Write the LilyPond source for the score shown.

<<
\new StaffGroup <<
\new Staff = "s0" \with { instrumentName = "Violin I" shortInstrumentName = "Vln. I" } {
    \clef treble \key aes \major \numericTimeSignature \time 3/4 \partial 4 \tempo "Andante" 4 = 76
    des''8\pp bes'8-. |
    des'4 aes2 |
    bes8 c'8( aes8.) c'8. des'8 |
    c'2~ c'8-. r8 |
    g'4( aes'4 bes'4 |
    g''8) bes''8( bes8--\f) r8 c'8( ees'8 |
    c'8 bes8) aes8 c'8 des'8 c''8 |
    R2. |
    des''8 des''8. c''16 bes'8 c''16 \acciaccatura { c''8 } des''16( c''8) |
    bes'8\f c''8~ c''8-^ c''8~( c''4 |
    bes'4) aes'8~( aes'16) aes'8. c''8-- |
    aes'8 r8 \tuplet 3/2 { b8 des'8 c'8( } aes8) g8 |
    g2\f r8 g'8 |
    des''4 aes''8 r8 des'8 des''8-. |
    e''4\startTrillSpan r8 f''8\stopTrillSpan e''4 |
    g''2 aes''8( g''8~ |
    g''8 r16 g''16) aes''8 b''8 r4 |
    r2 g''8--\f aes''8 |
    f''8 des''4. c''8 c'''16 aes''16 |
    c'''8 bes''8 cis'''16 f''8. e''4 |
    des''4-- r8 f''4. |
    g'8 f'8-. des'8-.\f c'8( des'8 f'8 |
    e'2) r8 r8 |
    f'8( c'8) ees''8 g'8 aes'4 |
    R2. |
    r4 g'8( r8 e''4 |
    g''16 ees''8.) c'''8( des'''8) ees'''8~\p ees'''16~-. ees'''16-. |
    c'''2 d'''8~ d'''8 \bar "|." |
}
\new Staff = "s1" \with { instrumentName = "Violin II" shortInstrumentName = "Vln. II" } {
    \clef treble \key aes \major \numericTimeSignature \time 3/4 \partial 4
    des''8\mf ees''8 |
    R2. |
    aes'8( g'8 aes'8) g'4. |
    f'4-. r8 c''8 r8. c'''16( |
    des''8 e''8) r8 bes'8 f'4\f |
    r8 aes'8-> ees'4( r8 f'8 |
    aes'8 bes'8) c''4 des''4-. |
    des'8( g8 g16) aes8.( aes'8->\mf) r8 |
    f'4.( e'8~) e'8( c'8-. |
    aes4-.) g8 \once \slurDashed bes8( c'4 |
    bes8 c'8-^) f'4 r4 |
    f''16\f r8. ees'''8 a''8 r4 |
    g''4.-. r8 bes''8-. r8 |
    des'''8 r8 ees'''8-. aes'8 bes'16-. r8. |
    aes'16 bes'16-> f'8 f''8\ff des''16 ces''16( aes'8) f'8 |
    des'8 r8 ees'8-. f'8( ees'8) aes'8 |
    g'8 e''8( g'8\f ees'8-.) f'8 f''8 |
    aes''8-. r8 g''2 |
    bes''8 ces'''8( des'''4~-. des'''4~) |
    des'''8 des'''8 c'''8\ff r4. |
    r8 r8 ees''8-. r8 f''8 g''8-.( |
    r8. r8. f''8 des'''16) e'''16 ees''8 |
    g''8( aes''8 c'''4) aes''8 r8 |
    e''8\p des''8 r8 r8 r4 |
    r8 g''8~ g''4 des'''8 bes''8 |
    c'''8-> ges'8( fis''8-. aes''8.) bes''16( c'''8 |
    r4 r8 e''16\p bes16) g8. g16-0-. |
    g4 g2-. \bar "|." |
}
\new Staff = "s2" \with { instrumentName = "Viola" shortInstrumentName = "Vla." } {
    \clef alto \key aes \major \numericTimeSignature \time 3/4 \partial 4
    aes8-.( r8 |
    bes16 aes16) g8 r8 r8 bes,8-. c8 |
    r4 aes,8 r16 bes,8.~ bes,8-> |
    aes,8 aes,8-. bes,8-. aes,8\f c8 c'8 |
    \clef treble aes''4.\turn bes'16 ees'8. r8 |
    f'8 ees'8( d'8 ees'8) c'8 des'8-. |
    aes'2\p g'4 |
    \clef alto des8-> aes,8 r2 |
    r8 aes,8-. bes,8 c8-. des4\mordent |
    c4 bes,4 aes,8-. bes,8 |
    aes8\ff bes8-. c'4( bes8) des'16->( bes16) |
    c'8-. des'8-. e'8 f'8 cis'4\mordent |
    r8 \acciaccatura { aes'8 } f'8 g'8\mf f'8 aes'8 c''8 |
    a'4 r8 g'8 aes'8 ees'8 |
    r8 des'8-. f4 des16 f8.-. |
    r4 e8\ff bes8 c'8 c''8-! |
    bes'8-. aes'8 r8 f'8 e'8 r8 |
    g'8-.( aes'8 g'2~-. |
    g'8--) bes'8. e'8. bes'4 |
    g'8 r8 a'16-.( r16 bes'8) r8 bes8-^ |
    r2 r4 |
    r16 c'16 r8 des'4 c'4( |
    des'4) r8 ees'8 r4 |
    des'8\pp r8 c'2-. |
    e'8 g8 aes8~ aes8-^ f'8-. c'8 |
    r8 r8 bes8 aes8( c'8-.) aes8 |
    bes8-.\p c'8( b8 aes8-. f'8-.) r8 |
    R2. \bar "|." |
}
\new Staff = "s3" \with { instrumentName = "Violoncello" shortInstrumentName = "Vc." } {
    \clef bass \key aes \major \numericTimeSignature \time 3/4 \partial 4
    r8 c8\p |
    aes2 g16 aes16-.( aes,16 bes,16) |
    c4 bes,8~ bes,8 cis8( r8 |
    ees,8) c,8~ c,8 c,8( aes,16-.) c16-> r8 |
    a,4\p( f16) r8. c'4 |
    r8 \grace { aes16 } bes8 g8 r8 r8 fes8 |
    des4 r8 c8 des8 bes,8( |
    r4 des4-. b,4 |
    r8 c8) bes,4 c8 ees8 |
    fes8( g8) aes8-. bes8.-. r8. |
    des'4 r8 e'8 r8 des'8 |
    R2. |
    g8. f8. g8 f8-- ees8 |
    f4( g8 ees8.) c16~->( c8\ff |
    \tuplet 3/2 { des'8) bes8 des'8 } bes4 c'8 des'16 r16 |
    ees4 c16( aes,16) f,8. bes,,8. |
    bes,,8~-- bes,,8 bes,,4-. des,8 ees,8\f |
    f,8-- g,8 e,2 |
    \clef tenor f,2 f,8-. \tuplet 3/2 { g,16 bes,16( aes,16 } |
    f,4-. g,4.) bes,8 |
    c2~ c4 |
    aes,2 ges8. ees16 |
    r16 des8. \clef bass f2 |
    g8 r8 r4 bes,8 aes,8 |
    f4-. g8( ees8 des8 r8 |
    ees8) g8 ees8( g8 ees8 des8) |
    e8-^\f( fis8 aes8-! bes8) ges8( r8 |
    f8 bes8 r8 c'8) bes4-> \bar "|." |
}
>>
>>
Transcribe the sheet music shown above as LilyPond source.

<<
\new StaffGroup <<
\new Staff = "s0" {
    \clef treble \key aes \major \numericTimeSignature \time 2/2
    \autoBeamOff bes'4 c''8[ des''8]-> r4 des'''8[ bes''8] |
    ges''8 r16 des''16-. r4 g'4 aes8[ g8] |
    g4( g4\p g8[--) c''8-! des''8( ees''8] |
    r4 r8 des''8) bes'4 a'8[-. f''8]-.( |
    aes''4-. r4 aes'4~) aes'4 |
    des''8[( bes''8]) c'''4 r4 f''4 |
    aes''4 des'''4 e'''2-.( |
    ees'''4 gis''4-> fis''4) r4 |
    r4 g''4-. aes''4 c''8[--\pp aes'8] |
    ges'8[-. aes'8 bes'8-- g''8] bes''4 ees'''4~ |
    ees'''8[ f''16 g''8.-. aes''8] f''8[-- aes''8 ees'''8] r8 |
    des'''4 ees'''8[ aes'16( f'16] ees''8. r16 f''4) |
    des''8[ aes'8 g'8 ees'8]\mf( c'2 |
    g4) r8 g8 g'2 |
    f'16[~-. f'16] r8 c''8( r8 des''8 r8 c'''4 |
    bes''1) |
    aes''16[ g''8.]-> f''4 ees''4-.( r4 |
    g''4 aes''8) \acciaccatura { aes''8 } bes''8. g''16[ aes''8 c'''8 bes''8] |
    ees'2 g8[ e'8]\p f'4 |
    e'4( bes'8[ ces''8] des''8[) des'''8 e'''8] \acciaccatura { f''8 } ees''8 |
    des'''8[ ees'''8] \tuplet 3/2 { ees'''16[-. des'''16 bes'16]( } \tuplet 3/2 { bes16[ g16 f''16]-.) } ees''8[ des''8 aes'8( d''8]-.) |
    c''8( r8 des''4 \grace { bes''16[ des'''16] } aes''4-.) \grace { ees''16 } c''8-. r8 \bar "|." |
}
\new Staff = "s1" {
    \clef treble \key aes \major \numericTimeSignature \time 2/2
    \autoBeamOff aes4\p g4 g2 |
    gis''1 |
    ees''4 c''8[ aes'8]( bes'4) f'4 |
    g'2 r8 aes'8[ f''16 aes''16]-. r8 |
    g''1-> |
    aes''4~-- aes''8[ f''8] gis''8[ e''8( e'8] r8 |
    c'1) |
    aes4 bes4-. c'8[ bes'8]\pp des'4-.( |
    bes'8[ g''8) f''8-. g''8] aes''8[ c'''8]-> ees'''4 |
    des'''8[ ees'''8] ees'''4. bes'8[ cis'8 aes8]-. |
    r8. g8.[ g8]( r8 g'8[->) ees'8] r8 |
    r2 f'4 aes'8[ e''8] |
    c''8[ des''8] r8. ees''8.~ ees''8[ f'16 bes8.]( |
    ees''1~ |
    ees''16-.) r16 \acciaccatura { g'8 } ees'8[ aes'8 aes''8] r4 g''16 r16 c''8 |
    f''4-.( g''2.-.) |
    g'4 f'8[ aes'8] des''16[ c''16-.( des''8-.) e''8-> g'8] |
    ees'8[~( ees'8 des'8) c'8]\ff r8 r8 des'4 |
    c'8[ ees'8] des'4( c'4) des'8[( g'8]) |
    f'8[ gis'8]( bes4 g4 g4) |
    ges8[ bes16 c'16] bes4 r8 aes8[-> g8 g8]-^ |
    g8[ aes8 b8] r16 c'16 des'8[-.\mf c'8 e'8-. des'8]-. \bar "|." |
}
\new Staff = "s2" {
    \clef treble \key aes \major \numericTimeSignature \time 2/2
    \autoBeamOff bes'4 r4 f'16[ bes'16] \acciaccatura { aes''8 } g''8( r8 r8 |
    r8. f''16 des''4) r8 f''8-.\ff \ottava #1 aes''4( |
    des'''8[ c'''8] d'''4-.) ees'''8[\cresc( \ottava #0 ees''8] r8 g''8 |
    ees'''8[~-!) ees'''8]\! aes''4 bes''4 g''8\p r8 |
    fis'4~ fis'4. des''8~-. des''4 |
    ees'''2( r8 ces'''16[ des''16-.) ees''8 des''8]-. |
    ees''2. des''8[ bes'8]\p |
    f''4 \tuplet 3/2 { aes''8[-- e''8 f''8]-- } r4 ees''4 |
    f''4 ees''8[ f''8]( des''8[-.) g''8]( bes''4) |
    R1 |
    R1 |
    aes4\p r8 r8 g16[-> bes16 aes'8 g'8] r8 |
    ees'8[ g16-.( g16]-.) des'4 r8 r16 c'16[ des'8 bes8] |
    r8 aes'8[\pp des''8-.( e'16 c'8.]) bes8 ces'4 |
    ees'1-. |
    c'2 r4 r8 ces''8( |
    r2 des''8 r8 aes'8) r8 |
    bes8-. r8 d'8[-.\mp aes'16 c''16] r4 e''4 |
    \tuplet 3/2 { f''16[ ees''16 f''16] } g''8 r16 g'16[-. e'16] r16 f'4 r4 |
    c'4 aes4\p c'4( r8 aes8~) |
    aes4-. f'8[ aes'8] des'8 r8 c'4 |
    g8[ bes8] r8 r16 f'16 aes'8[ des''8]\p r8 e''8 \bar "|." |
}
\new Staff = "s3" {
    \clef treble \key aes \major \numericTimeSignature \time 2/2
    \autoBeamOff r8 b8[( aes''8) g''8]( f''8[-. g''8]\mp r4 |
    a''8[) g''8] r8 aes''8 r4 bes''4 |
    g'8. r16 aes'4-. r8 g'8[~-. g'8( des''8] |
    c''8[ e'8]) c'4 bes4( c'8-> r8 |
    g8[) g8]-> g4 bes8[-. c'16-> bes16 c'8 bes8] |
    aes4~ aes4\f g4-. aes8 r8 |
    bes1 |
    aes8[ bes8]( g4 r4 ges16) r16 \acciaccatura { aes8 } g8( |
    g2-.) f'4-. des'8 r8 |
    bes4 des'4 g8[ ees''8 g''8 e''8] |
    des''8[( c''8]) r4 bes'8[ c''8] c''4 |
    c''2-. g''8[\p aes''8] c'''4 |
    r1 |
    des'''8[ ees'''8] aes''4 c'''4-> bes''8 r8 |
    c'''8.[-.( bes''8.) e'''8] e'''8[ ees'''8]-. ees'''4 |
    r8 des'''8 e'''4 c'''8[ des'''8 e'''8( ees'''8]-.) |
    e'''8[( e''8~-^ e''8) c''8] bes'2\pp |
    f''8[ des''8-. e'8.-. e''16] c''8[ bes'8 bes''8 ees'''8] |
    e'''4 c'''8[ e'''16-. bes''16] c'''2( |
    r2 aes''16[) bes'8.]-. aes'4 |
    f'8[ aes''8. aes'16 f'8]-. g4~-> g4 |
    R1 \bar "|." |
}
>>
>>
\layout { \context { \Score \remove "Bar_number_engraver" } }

::::

[GIVEN TASK]
Copy out each line of the data above that contains the string "bass".

[FINAL ANSWER]
    \clef bass \key aes \major \numericTimeSignature \time 3/4 \partial 4
    r16 des8. \clef bass f2 |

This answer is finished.